* **Exercise description**
Repeat what the lines below say, word for word, and skip every image.

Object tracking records
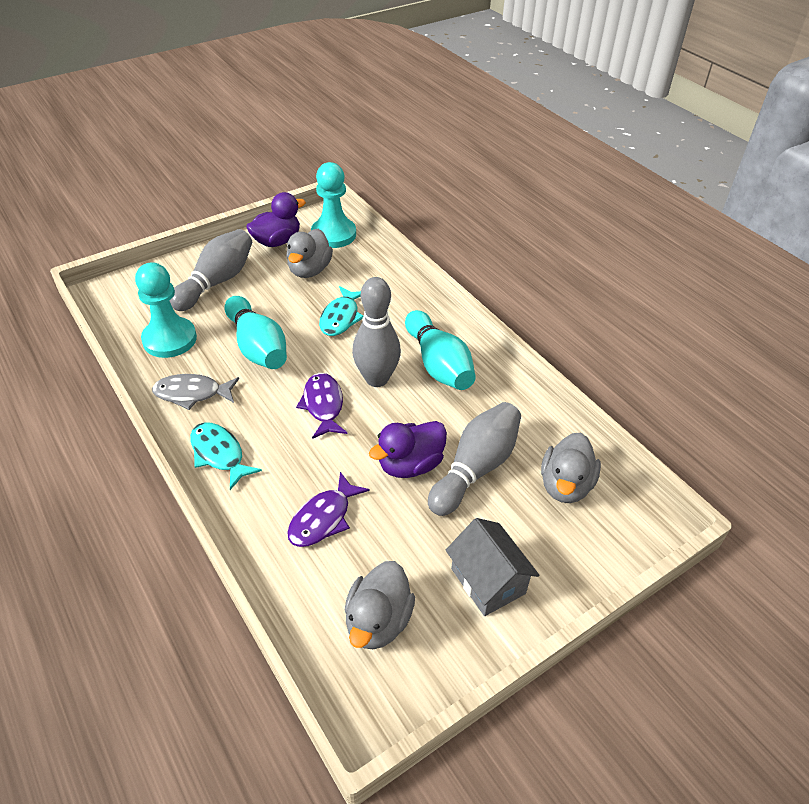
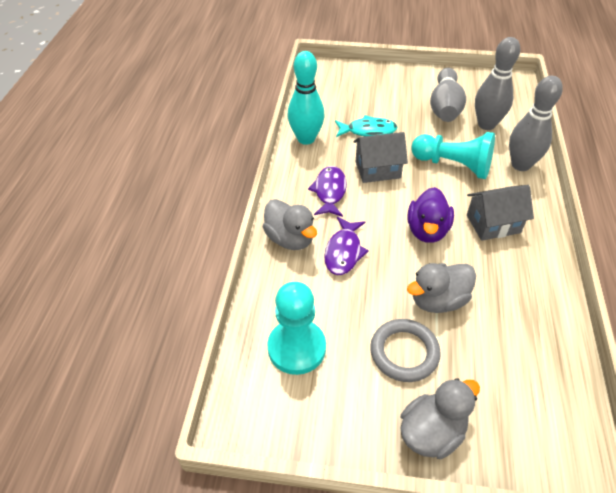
grey fish: 1 -> 0
grey house: 1 -> 2
grey ring: 0 -> 1
purple duck: 2 -> 1
turquoise bowling pin: 2 -> 1
turquoise fish: 2 -> 1

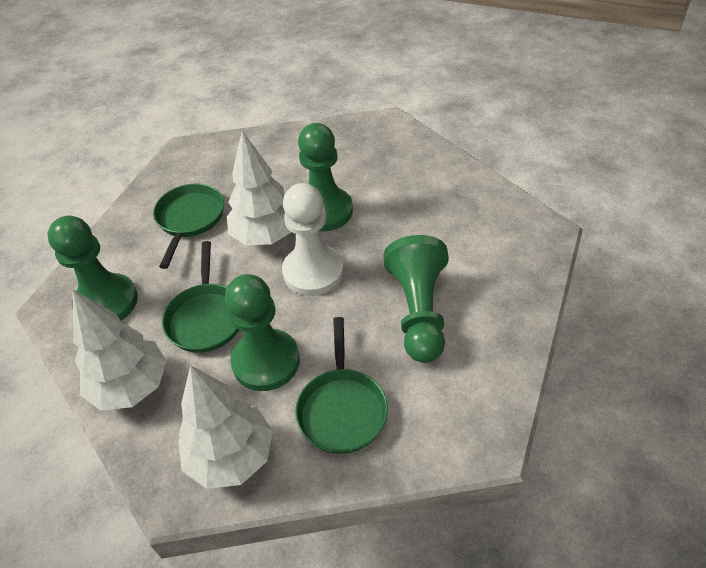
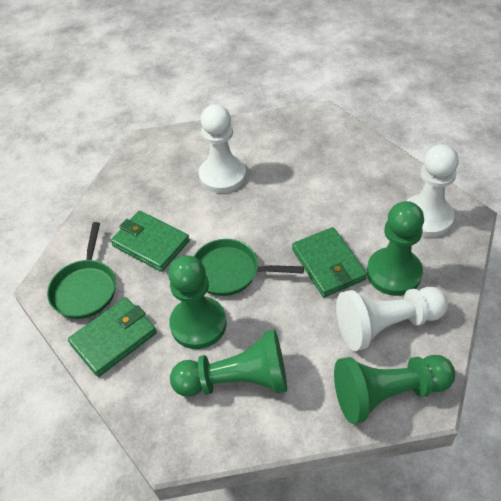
green pan: 3 -> 2
green wallet: 0 -> 3
white pawn: 1 -> 3
white tree: 3 -> 0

* **Completed task**
grey fish: 1 -> 0
grey house: 1 -> 2
grey ring: 0 -> 1
purple duck: 2 -> 1
turquoise bowling pin: 2 -> 1
turquoise fish: 2 -> 1

green pan: 3 -> 2
green wallet: 0 -> 3
white pawn: 1 -> 3
white tree: 3 -> 0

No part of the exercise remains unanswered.